Items from a dataset:
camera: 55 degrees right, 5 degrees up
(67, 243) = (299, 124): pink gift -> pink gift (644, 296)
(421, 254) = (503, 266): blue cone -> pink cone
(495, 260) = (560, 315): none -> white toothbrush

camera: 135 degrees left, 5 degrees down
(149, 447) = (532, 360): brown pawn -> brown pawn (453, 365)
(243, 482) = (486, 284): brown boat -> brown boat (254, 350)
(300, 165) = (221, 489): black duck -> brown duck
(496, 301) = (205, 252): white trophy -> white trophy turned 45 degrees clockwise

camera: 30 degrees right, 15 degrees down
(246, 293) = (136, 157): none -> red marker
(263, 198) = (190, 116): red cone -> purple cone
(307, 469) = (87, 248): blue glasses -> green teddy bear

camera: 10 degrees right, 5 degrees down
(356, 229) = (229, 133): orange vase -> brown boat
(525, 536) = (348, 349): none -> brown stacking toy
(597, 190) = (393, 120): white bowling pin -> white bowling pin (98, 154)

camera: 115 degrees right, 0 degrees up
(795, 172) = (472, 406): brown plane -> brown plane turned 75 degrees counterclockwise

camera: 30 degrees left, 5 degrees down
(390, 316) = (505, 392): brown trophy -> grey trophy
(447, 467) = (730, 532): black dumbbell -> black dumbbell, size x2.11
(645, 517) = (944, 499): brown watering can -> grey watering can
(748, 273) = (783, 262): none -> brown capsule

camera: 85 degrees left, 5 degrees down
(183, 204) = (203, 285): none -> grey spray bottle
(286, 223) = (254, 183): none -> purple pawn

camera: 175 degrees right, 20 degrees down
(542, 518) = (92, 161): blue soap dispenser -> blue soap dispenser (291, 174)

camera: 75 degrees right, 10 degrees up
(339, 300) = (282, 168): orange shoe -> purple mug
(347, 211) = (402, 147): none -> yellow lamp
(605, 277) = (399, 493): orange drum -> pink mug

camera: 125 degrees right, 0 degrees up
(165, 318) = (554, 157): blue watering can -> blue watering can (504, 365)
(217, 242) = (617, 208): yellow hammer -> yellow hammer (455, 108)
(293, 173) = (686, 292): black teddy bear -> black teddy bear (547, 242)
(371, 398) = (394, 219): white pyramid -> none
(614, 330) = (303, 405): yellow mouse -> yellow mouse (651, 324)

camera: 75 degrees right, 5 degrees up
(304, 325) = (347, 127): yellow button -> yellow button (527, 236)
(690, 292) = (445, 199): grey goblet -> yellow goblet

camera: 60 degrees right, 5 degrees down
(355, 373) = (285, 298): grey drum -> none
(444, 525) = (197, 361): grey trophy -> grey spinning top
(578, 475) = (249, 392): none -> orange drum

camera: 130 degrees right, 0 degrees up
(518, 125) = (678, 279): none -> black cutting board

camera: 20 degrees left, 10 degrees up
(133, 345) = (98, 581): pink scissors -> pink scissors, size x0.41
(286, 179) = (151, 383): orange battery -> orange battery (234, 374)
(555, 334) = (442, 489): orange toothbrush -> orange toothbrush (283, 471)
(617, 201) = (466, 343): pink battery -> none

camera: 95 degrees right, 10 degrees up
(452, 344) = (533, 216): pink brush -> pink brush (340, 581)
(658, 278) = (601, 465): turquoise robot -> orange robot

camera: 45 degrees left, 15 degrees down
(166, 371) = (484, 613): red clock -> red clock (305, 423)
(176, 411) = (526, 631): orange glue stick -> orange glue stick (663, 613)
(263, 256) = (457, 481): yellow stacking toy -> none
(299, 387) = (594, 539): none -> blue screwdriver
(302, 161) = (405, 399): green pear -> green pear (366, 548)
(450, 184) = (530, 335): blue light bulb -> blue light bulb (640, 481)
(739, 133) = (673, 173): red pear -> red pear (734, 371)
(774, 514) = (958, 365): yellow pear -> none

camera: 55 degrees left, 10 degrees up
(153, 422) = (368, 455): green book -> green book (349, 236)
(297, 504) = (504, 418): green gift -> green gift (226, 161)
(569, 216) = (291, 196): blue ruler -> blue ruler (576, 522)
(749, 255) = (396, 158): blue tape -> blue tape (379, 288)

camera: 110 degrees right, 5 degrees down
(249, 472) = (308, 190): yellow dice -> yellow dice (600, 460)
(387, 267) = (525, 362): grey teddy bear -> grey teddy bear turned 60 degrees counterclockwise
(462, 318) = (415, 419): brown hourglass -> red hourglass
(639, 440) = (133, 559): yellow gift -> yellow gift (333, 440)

- **Assigned task**:
Of the entries listed above, reproduce only the lines starting at the line containing "(217, 242) = (617, 208): yellow" and ending at the line containing "(304, 325) = (347, 127): yellow". Include both, exactly as they stand.

- **Task answer**:
(217, 242) = (617, 208): yellow hammer -> yellow hammer (455, 108)
(293, 173) = (686, 292): black teddy bear -> black teddy bear (547, 242)
(371, 398) = (394, 219): white pyramid -> none
(614, 330) = (303, 405): yellow mouse -> yellow mouse (651, 324)

camera: 75 degrees right, 5 degrees up
(304, 325) = (347, 127): yellow button -> yellow button (527, 236)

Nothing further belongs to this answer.